• **Problem details**:
Each entry must be restated exactly as it appears.

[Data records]
▬▬▬
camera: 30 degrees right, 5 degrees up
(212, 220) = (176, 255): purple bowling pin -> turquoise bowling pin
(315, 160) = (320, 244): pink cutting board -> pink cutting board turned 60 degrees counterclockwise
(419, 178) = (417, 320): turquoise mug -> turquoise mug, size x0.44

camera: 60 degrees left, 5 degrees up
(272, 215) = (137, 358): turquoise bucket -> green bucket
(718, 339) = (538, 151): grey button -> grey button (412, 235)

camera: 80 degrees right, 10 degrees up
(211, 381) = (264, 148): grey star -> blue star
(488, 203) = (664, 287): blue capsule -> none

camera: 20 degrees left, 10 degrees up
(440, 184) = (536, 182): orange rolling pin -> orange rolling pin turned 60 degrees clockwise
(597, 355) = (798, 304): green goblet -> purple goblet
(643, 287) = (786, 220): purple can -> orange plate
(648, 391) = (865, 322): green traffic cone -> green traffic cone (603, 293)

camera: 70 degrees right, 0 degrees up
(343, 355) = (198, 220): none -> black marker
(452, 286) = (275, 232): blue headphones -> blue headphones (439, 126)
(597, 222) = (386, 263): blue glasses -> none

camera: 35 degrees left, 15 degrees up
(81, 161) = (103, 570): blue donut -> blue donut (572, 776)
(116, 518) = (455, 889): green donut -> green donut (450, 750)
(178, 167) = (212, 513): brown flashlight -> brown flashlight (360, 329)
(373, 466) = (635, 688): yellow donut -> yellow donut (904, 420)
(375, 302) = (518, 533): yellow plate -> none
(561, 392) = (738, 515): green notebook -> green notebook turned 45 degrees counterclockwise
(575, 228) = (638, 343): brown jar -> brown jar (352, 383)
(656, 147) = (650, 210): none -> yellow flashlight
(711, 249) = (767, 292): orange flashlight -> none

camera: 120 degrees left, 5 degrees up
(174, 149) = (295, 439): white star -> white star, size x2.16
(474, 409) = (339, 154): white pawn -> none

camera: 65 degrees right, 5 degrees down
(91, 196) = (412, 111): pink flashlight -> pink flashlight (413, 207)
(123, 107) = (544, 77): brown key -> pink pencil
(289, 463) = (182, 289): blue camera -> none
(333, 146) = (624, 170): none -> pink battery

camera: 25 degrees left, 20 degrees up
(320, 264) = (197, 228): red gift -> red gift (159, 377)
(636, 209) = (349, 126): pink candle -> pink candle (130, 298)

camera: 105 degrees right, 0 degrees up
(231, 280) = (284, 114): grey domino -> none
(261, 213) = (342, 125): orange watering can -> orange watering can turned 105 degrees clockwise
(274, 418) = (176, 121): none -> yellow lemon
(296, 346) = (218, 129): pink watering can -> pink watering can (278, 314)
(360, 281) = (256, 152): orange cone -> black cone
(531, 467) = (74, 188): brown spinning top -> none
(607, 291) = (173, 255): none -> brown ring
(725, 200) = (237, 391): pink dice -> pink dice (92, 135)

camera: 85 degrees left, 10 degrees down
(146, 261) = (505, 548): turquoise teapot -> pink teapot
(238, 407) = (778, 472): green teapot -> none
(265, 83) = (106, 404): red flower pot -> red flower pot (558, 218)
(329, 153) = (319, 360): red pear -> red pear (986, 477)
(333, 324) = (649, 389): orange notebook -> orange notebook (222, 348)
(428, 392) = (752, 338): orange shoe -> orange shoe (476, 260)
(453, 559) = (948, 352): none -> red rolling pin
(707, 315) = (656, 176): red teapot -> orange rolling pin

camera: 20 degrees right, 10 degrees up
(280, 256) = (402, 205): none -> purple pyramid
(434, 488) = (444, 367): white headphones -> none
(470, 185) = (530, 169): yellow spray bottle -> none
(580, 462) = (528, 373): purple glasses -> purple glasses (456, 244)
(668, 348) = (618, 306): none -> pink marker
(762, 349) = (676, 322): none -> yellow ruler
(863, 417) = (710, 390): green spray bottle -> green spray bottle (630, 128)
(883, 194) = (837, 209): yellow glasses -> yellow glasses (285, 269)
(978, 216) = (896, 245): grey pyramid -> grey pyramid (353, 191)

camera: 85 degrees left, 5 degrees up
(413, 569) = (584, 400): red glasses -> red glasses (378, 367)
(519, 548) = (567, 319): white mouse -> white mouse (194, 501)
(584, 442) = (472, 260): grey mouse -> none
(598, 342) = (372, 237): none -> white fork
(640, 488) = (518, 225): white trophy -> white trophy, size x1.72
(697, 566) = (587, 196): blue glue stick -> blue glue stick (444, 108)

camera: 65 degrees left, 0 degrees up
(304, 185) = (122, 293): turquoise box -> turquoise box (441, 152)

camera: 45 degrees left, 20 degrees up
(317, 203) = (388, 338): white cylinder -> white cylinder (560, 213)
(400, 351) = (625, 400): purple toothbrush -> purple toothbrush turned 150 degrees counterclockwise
▬▬▬
• **The answer**:
camera: 30 degrees right, 5 degrees up
(212, 220) = (176, 255): purple bowling pin -> turquoise bowling pin
(315, 160) = (320, 244): pink cutting board -> pink cutting board turned 60 degrees counterclockwise
(419, 178) = (417, 320): turquoise mug -> turquoise mug, size x0.44

camera: 60 degrees left, 5 degrees up
(272, 215) = (137, 358): turquoise bucket -> green bucket
(718, 339) = (538, 151): grey button -> grey button (412, 235)

camera: 80 degrees right, 10 degrees up
(211, 381) = (264, 148): grey star -> blue star
(488, 203) = (664, 287): blue capsule -> none

camera: 20 degrees left, 10 degrees up
(440, 184) = (536, 182): orange rolling pin -> orange rolling pin turned 60 degrees clockwise
(597, 355) = (798, 304): green goblet -> purple goblet
(643, 287) = (786, 220): purple can -> orange plate
(648, 391) = (865, 322): green traffic cone -> green traffic cone (603, 293)

camera: 70 degrees right, 0 degrees up
(343, 355) = (198, 220): none -> black marker
(452, 286) = (275, 232): blue headphones -> blue headphones (439, 126)
(597, 222) = (386, 263): blue glasses -> none

camera: 35 degrees left, 15 degrees up
(81, 161) = (103, 570): blue donut -> blue donut (572, 776)
(116, 518) = (455, 889): green donut -> green donut (450, 750)
(178, 167) = (212, 513): brown flashlight -> brown flashlight (360, 329)
(373, 466) = (635, 688): yellow donut -> yellow donut (904, 420)
(375, 302) = (518, 533): yellow plate -> none
(561, 392) = (738, 515): green notebook -> green notebook turned 45 degrees counterclockwise
(575, 228) = (638, 343): brown jar -> brown jar (352, 383)
(656, 147) = (650, 210): none -> yellow flashlight
(711, 249) = (767, 292): orange flashlight -> none

camera: 120 degrees left, 5 degrees up
(174, 149) = (295, 439): white star -> white star, size x2.16
(474, 409) = (339, 154): white pawn -> none

camera: 65 degrees right, 5 degrees down
(91, 196) = (412, 111): pink flashlight -> pink flashlight (413, 207)
(123, 107) = (544, 77): brown key -> pink pencil
(289, 463) = (182, 289): blue camera -> none
(333, 146) = (624, 170): none -> pink battery

camera: 25 degrees left, 20 degrees up
(320, 264) = (197, 228): red gift -> red gift (159, 377)
(636, 209) = (349, 126): pink candle -> pink candle (130, 298)

camera: 105 degrees right, 0 degrees up
(231, 280) = (284, 114): grey domino -> none
(261, 213) = (342, 125): orange watering can -> orange watering can turned 105 degrees clockwise
(274, 418) = (176, 121): none -> yellow lemon
(296, 346) = (218, 129): pink watering can -> pink watering can (278, 314)
(360, 281) = (256, 152): orange cone -> black cone
(531, 467) = (74, 188): brown spinning top -> none
(607, 291) = (173, 255): none -> brown ring
(725, 200) = (237, 391): pink dice -> pink dice (92, 135)

camera: 85 degrees left, 10 degrees down
(146, 261) = (505, 548): turquoise teapot -> pink teapot
(238, 407) = (778, 472): green teapot -> none
(265, 83) = (106, 404): red flower pot -> red flower pot (558, 218)
(329, 153) = (319, 360): red pear -> red pear (986, 477)
(333, 324) = (649, 389): orange notebook -> orange notebook (222, 348)
(428, 392) = (752, 338): orange shoe -> orange shoe (476, 260)
(453, 559) = (948, 352): none -> red rolling pin
(707, 315) = (656, 176): red teapot -> orange rolling pin

camera: 20 degrees right, 10 degrees up
(280, 256) = (402, 205): none -> purple pyramid
(434, 488) = (444, 367): white headphones -> none
(470, 185) = (530, 169): yellow spray bottle -> none
(580, 462) = (528, 373): purple glasses -> purple glasses (456, 244)
(668, 348) = (618, 306): none -> pink marker
(762, 349) = (676, 322): none -> yellow ruler
(863, 417) = (710, 390): green spray bottle -> green spray bottle (630, 128)
(883, 194) = (837, 209): yellow glasses -> yellow glasses (285, 269)
(978, 216) = (896, 245): grey pyramid -> grey pyramid (353, 191)

camera: 85 degrees left, 5 degrees up
(413, 569) = (584, 400): red glasses -> red glasses (378, 367)
(519, 548) = (567, 319): white mouse -> white mouse (194, 501)
(584, 442) = (472, 260): grey mouse -> none
(598, 342) = (372, 237): none -> white fork
(640, 488) = (518, 225): white trophy -> white trophy, size x1.72
(697, 566) = (587, 196): blue glue stick -> blue glue stick (444, 108)

camera: 65 degrees left, 0 degrees up
(304, 185) = (122, 293): turquoise box -> turquoise box (441, 152)

camera: 45 degrees left, 20 degrees up
(317, 203) = (388, 338): white cylinder -> white cylinder (560, 213)
(400, 351) = (625, 400): purple toothbrush -> purple toothbrush turned 150 degrees counterclockwise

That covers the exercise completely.